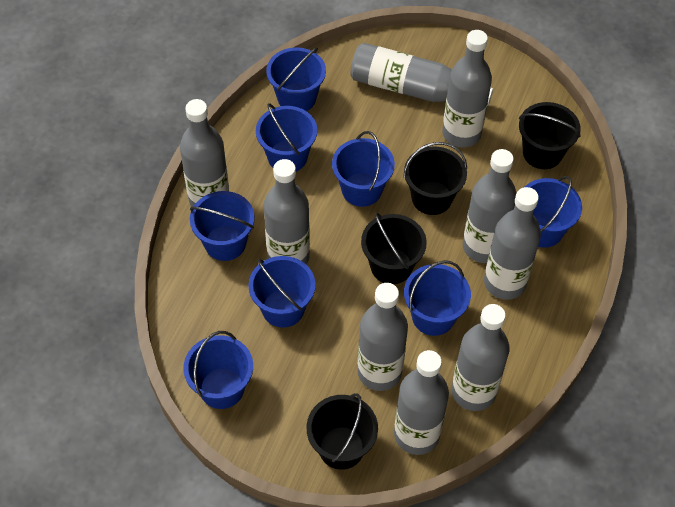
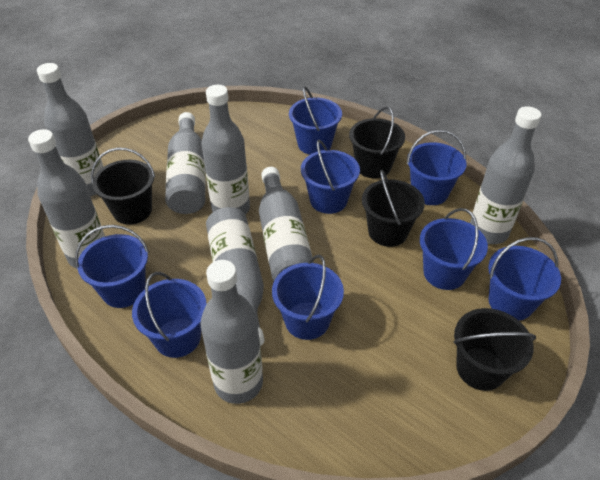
grey bottle: 9 -> 8

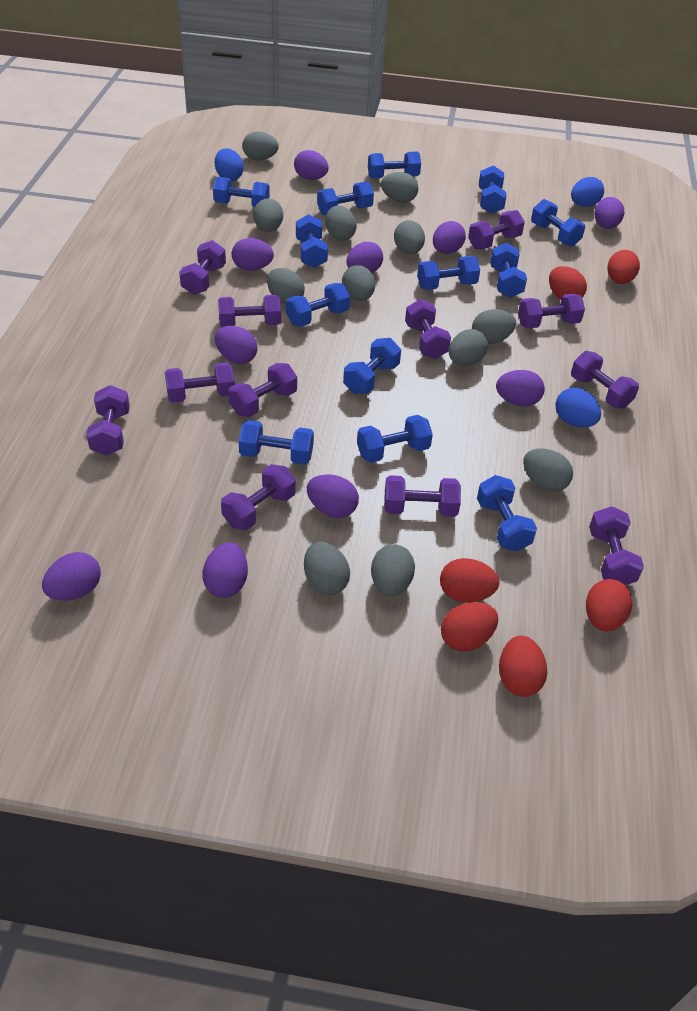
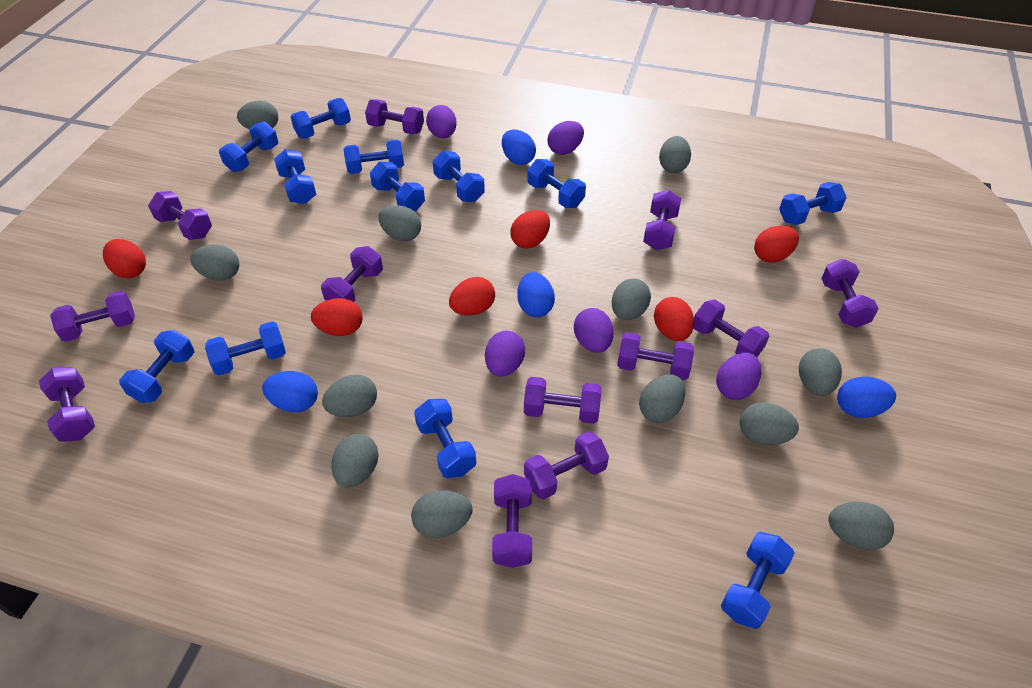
blue dumbbell: 13 -> 12
blue egg: 3 -> 4
purple egg: 10 -> 5

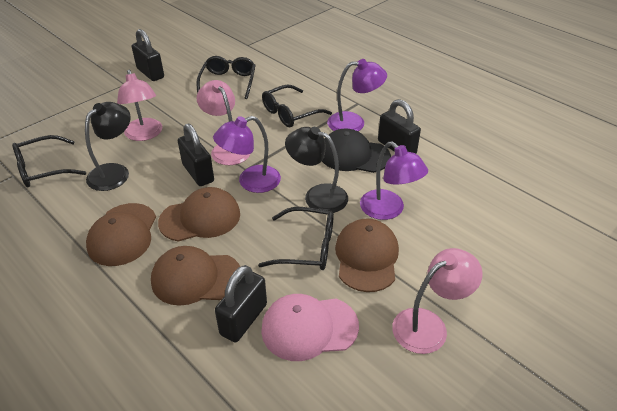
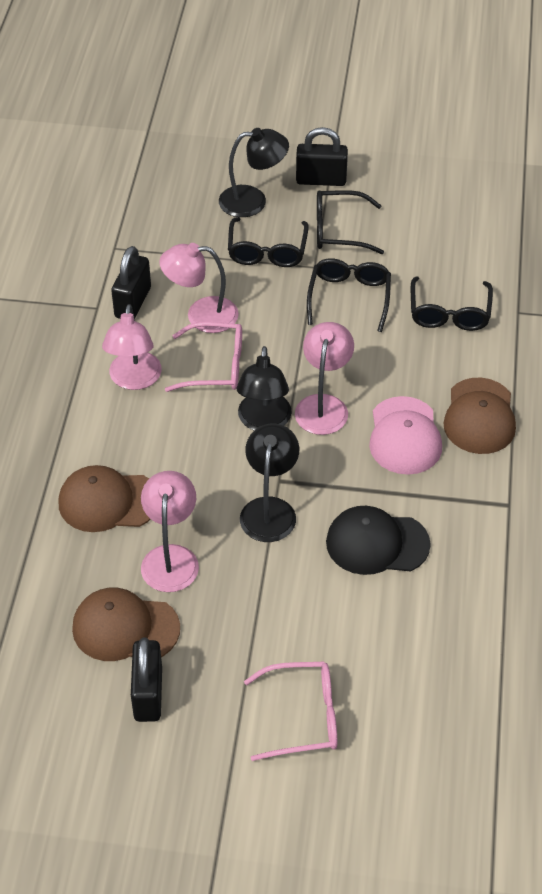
black lamp: 2 -> 3
black padlock: 4 -> 3
brown cap: 4 -> 3
pink glasses: 0 -> 2
pink lamp: 3 -> 4
purple lamp: 3 -> 0

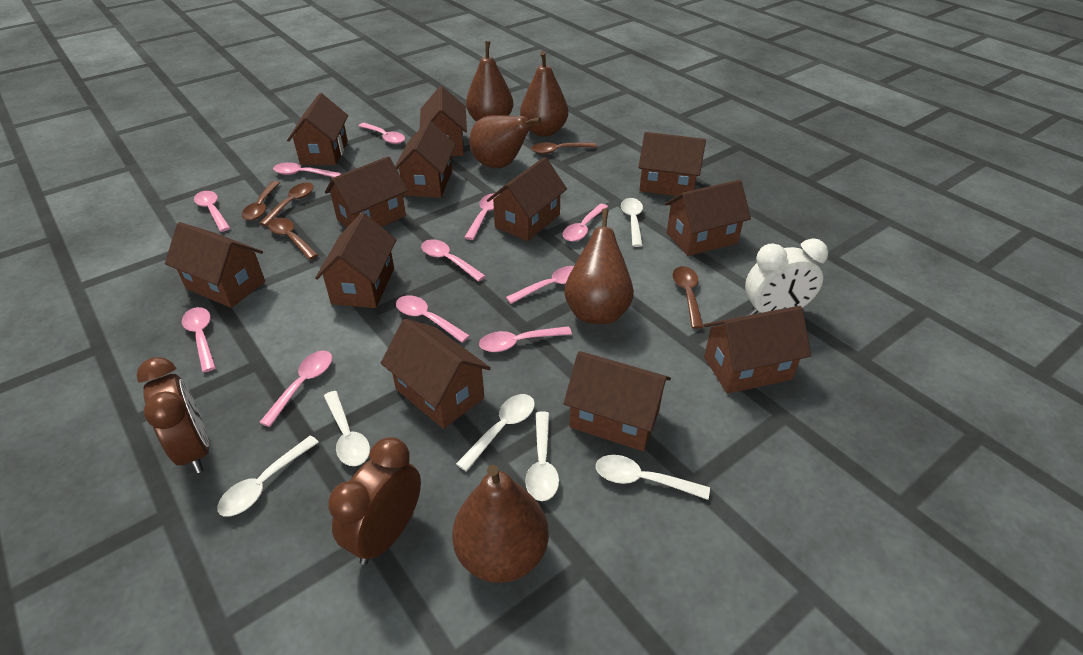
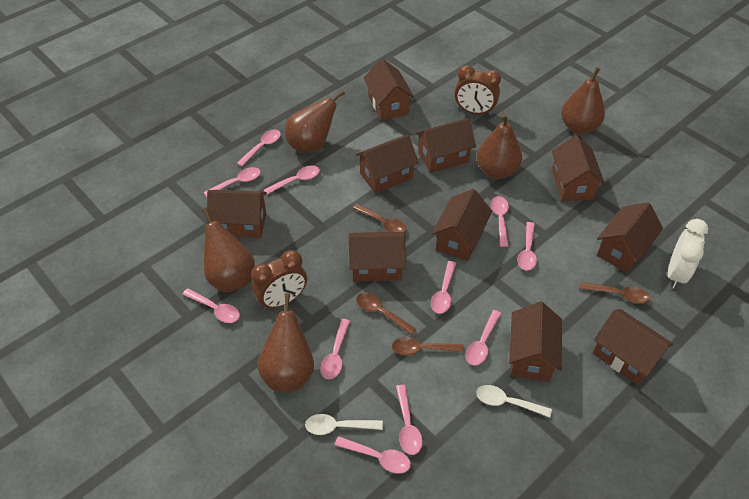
brown house: 12 -> 10
brown spoon: 5 -> 4
white spoon: 6 -> 2

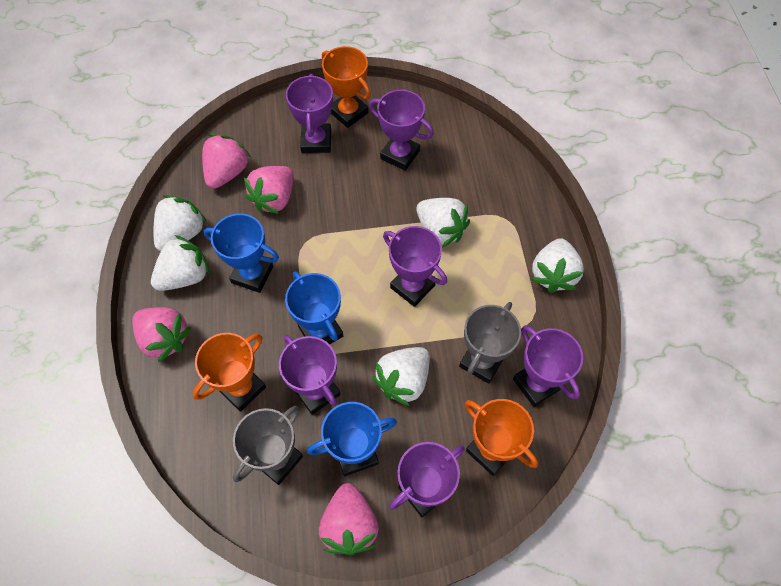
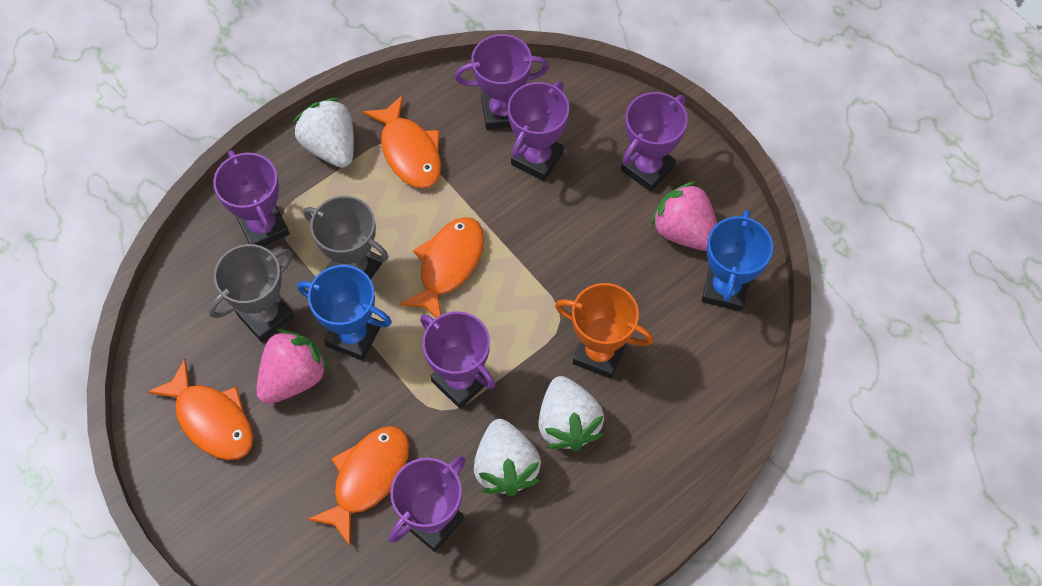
blue trophy: 3 -> 2
orange fish: 0 -> 4
orange trophy: 3 -> 1
pink strawberry: 4 -> 2
white strawberry: 5 -> 3

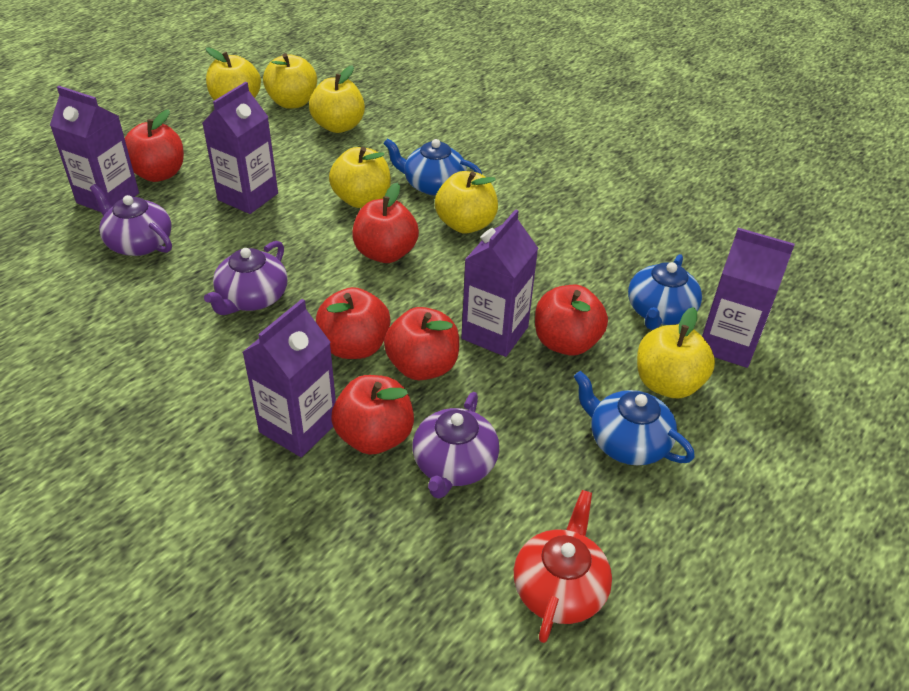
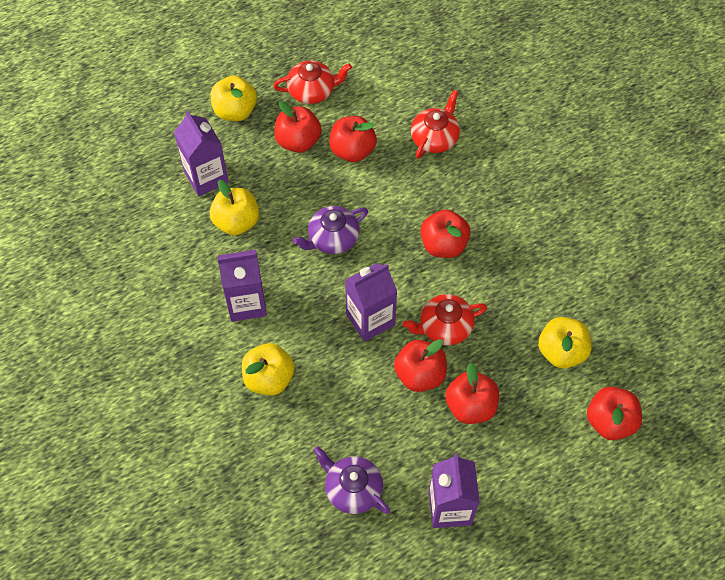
blue teapot: 3 -> 0
purple carton: 5 -> 4
purple teapot: 3 -> 2
red teapot: 1 -> 3
yellow apple: 6 -> 4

YOUR TASK.
An exact restatement of the lines from the one holding "brown cap: 4 -> 3" through the end of the entries, both ends included, is the whole answer. Pictures stay out.

RESPONSE TO THE TASK.
brown cap: 4 -> 3
pink glasses: 0 -> 2
pink lamp: 3 -> 4
purple lamp: 3 -> 0

brown house: 12 -> 10
brown spoon: 5 -> 4
white spoon: 6 -> 2

blue trophy: 3 -> 2
orange fish: 0 -> 4
orange trophy: 3 -> 1
pink strawberry: 4 -> 2
white strawberry: 5 -> 3

blue teapot: 3 -> 0
purple carton: 5 -> 4
purple teapot: 3 -> 2
red teapot: 1 -> 3
yellow apple: 6 -> 4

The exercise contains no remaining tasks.